Take the line that has "D2: none -> LED (A DIO3, K CN1/4)" in it and every line after it to the end of the entries, and reproduce them exactly.

══ RECORDS SUPPLIED ══

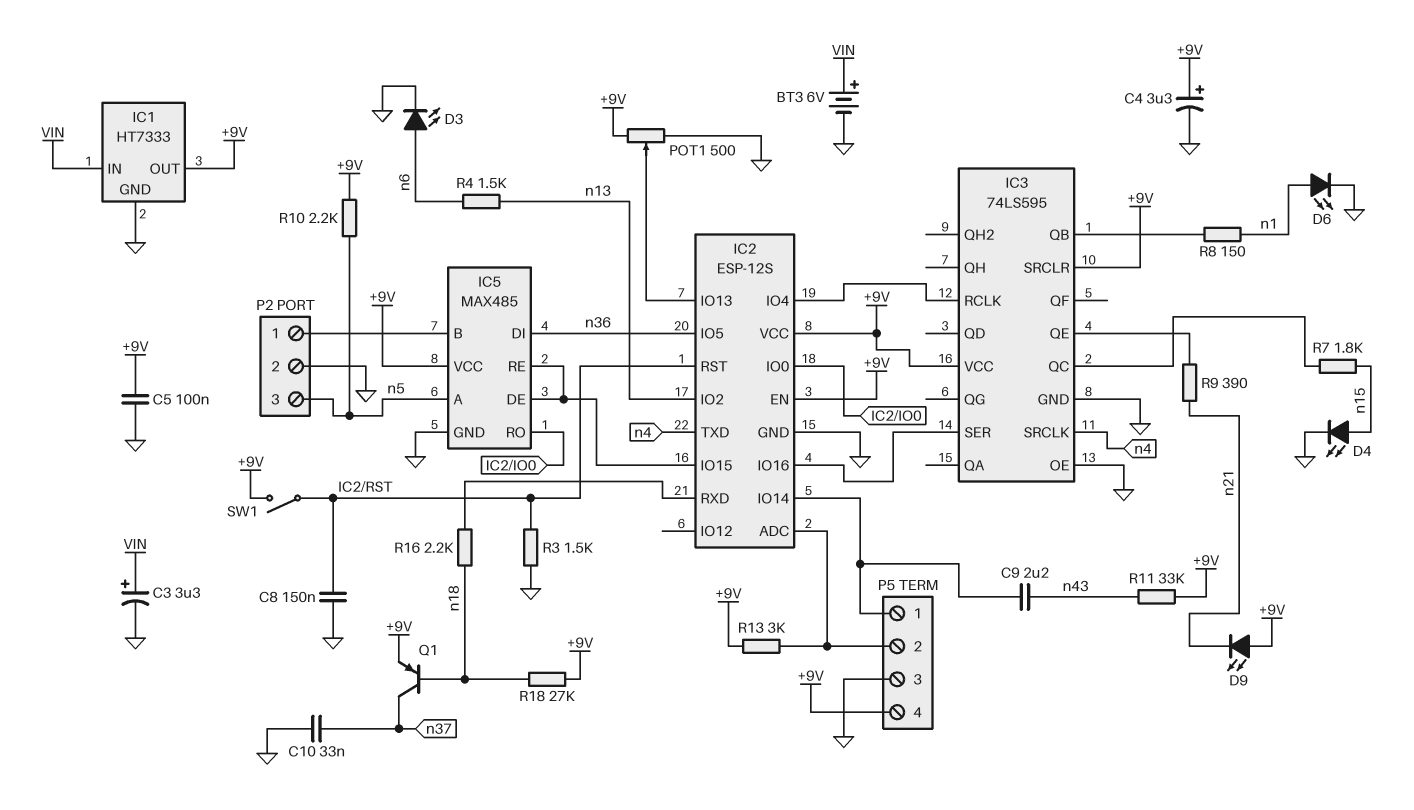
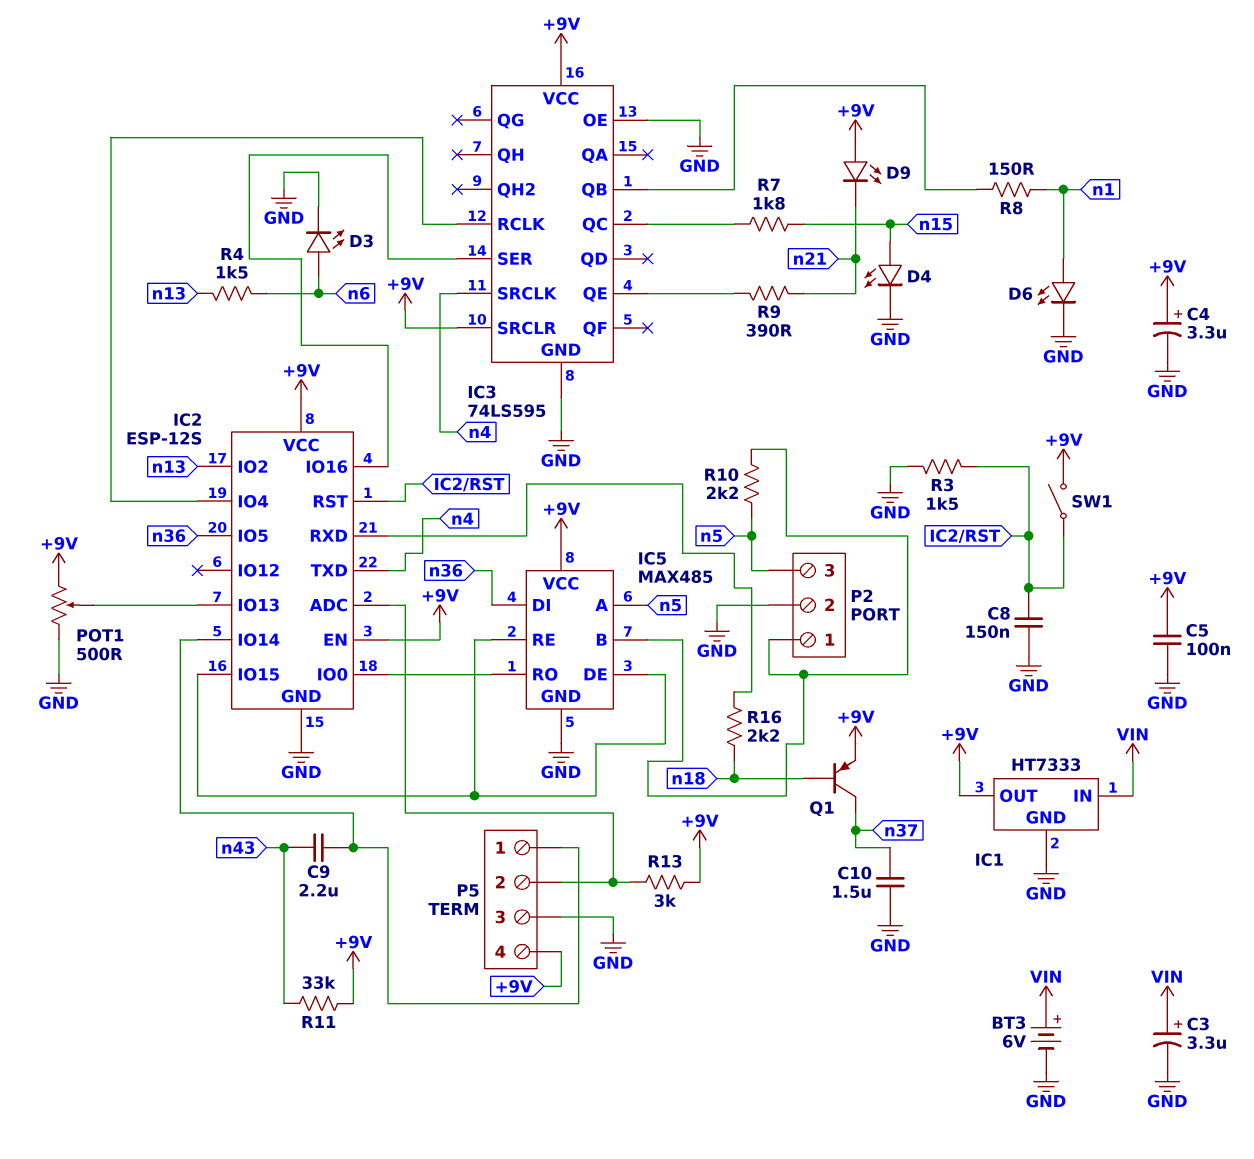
C10: 33nF (GND, n37) -> 1.5uF (GND, n37)
R10: 2.2k (+9V, n5) -> 2.2k (IC5/B, n5)
R18: 27k (+9V, n18) -> none

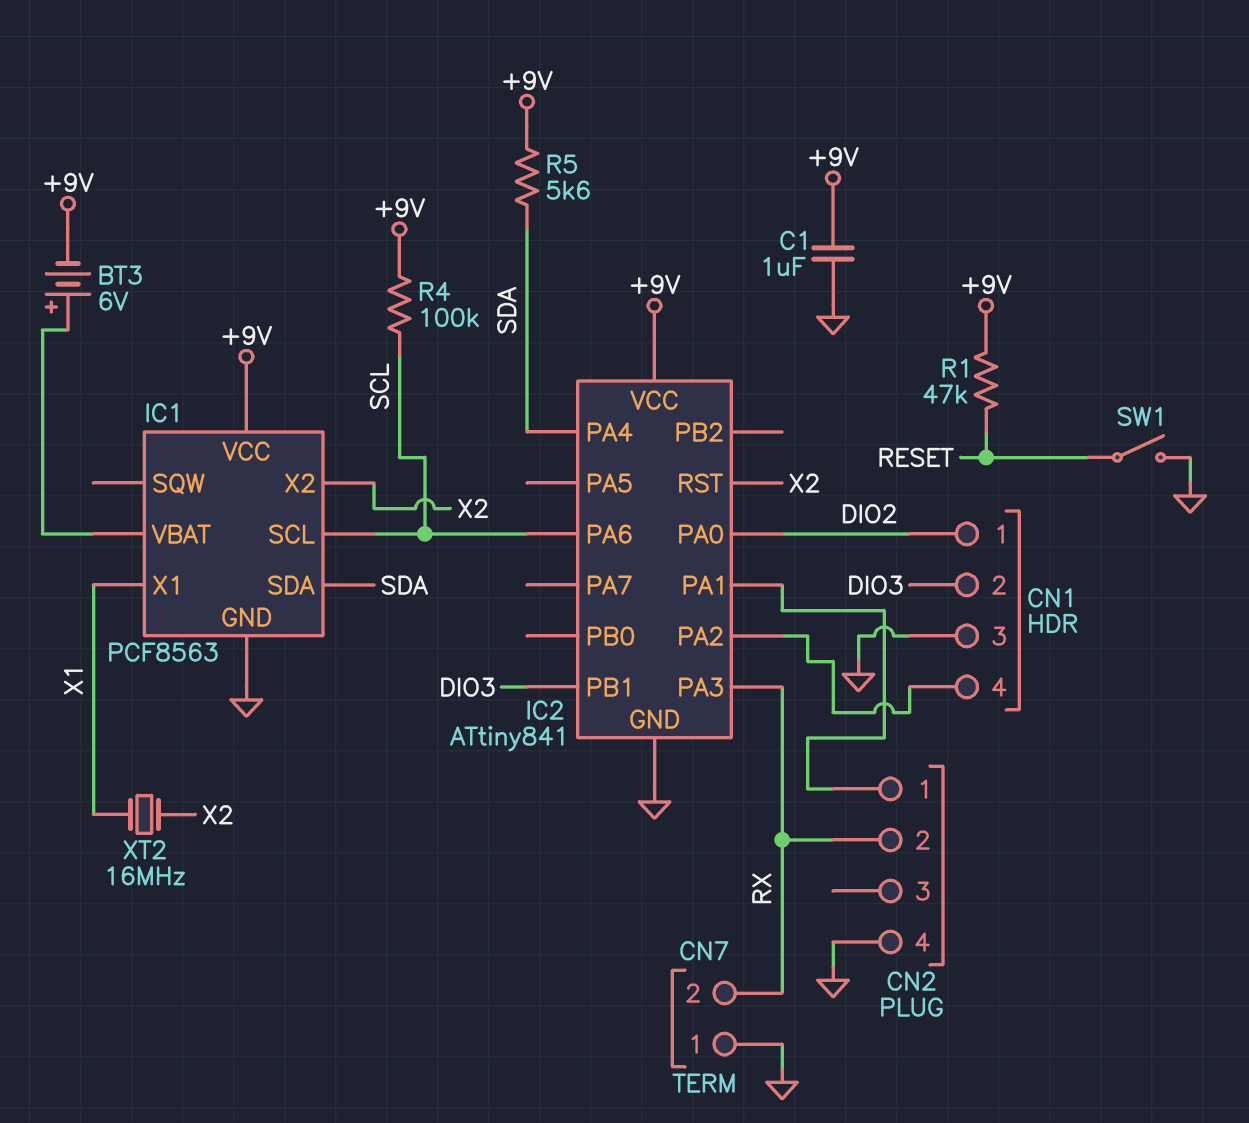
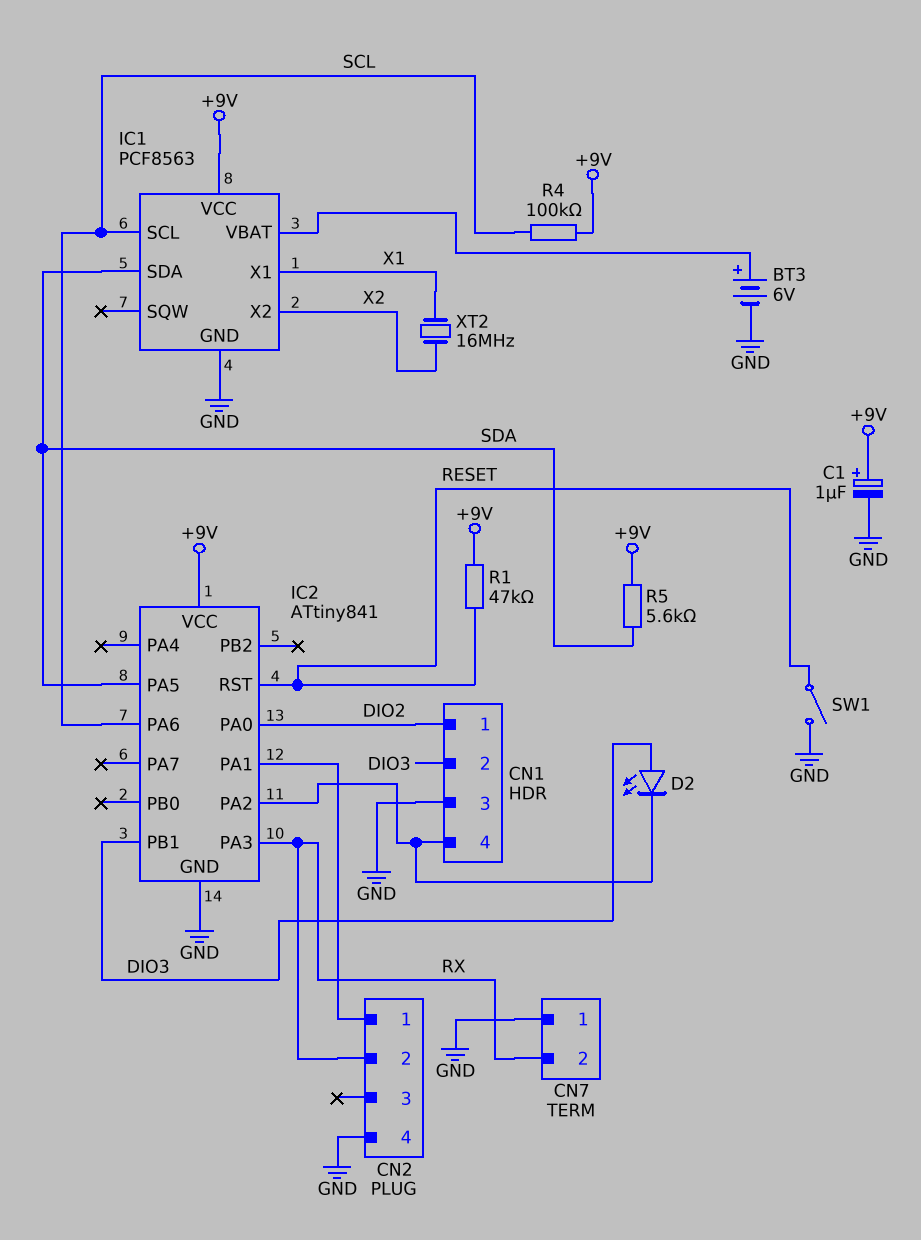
BT3: 6V (plus IC1/VBAT, minus +9V) -> 6V (plus IC1/VBAT, minus GND)
C1: 1uF (+9V, GND) -> 1uF (plus +9V, minus GND)
D2: none -> LED (A DIO3, K CN1/4)
IC2 pin PA4: SDA -> none
IC2 pin PA5: none -> SDA
IC2 pin RST: X2 -> RESET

═══

ANSWER BOX:
D2: none -> LED (A DIO3, K CN1/4)
IC2 pin PA4: SDA -> none
IC2 pin PA5: none -> SDA
IC2 pin RST: X2 -> RESET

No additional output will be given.